━━━ INPUT FOR THIS TASK ━━━
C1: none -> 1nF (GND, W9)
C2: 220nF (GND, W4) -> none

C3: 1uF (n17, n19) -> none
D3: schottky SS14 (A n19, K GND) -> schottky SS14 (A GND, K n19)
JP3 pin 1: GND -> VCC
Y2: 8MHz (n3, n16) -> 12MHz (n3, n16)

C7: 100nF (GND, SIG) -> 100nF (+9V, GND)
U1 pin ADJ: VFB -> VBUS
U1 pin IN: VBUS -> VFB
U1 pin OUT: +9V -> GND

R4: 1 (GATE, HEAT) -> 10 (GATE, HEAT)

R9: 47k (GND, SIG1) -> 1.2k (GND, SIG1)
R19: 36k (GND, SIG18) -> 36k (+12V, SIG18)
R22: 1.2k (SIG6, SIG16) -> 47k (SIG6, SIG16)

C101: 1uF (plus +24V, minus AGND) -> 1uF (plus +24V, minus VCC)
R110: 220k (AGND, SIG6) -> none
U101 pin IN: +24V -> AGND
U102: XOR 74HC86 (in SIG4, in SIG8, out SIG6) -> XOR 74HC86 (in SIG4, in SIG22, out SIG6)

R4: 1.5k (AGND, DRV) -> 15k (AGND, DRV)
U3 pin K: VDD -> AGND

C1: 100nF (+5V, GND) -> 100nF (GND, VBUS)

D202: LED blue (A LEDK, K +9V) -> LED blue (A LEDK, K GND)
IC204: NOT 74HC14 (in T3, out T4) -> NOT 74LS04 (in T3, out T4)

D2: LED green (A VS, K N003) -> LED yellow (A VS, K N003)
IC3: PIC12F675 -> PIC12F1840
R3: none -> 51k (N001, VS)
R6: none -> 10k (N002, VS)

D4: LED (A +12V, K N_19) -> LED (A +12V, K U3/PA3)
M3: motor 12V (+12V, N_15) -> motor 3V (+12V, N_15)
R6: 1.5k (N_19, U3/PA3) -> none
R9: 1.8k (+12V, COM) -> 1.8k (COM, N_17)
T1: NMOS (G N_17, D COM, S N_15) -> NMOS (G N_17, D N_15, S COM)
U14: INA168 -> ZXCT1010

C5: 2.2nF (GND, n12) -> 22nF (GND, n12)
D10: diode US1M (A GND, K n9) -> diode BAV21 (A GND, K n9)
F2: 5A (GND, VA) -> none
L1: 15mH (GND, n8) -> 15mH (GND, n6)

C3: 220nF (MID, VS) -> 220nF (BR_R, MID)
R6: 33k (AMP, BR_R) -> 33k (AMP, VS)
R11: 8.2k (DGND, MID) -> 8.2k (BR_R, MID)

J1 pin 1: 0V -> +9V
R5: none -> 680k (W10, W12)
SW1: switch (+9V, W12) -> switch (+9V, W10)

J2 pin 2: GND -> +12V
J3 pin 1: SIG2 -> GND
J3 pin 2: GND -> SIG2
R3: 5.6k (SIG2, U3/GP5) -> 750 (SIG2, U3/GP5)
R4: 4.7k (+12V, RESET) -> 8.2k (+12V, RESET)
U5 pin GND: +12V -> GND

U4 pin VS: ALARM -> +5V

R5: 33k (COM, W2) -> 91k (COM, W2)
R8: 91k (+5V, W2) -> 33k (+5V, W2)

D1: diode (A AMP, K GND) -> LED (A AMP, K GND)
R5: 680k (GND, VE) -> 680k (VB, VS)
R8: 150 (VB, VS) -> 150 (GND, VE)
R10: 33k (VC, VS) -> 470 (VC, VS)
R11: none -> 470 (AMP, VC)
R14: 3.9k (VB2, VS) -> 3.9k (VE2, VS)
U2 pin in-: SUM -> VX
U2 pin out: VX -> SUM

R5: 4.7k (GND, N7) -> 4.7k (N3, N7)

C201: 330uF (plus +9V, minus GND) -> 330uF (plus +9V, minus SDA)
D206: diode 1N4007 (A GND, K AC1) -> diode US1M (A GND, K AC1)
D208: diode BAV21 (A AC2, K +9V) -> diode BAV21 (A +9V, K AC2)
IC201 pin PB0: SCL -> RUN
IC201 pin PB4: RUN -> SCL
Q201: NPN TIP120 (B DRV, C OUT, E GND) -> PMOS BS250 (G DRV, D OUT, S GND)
━━━
Each line in the entries above, starting at the line with "R9: 47k (GND, SIG1) -> 1.2k (GND, SIG1)" and ending at the line with "U101 pin IN: +24V -> AGND", is to be printed exactly, and only those lines.

ANSWER TO THIS TASK
R9: 47k (GND, SIG1) -> 1.2k (GND, SIG1)
R19: 36k (GND, SIG18) -> 36k (+12V, SIG18)
R22: 1.2k (SIG6, SIG16) -> 47k (SIG6, SIG16)

C101: 1uF (plus +24V, minus AGND) -> 1uF (plus +24V, minus VCC)
R110: 220k (AGND, SIG6) -> none
U101 pin IN: +24V -> AGND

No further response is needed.